(PROBLEM TO SOLVE):
What is needed is an exact copy of the line with "R9: 100k (AGND, VB2) -> none" and all lines that follow it in the entries below, the last line included.

╭─ PROVIDED MATERIAL

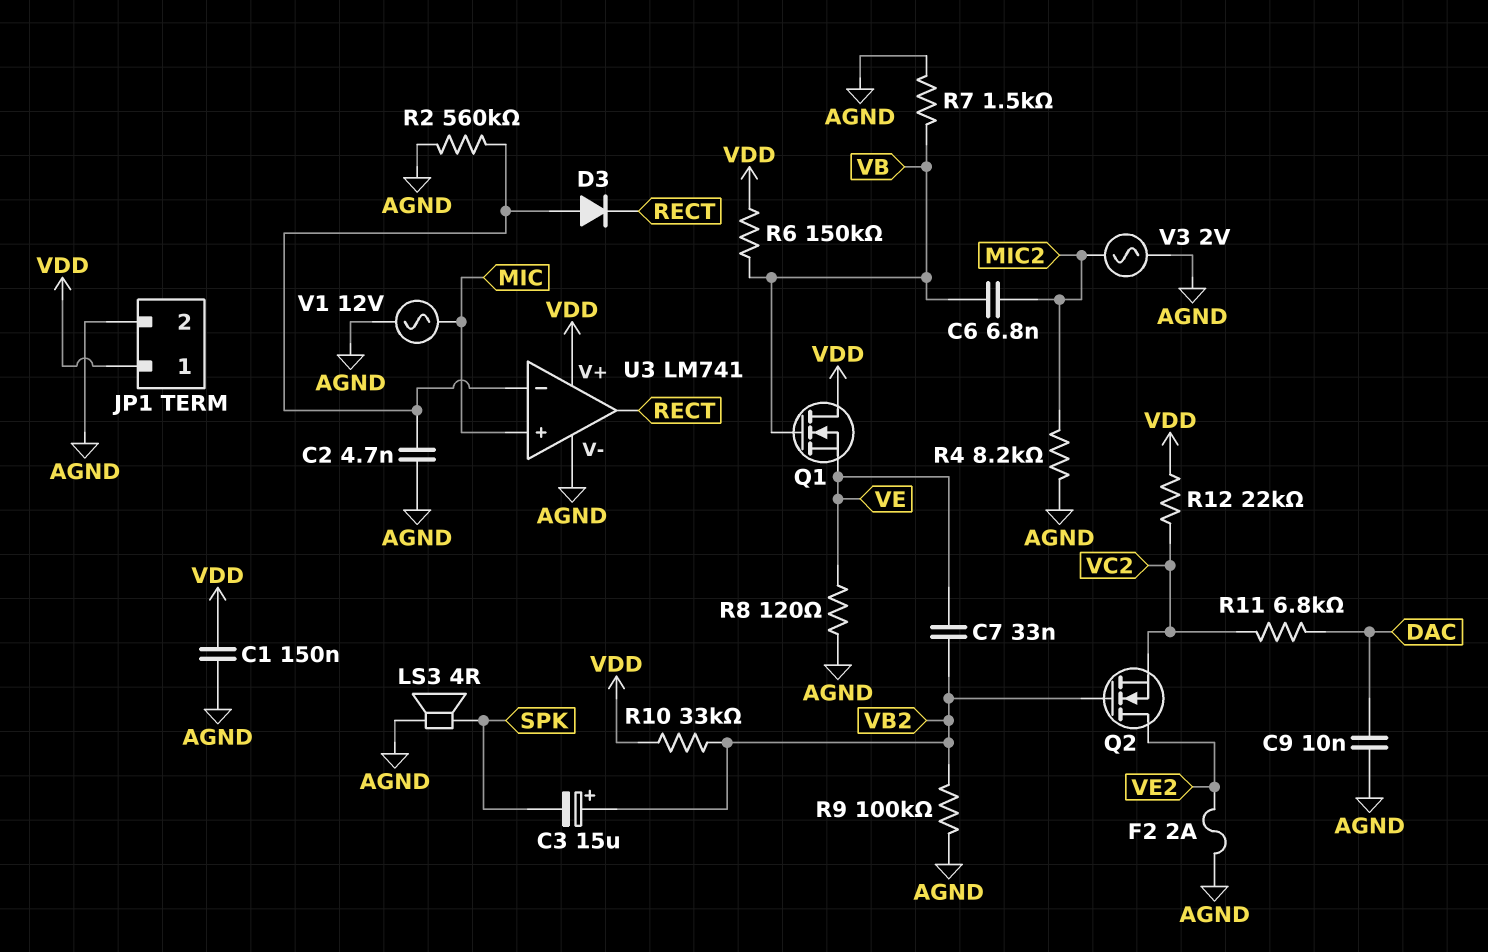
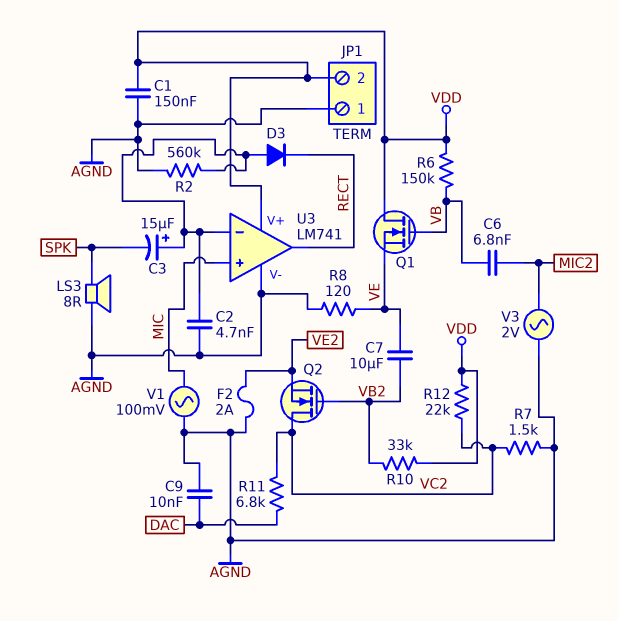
C3: 15uF (plus VB2, minus SPK) -> 15uF (plus U3/in-, minus SPK)
C7: 33nF (VB2, VE) -> 10uF (VB2, VE)
JP1 pin 1: VDD -> AGND
JP1 pin 2: AGND -> VDD
LS3: speaker 4R (AGND, SPK) -> speaker 8R (AGND, SPK)
Q2: NMOS (G VB2, D VE2, S VC2) -> NMOS (G VB2, D VC2, S VE2)
R4: 8.2k (AGND, MIC2) -> none
R7: 1.5k (AGND, VB) -> 1.5k (AGND, VC2)
R9: 100k (AGND, VB2) -> none
V1: AC 12V (AGND, MIC) -> AC 100mV (AGND, MIC)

╰─

(RESULT BELOW):
R9: 100k (AGND, VB2) -> none
V1: AC 12V (AGND, MIC) -> AC 100mV (AGND, MIC)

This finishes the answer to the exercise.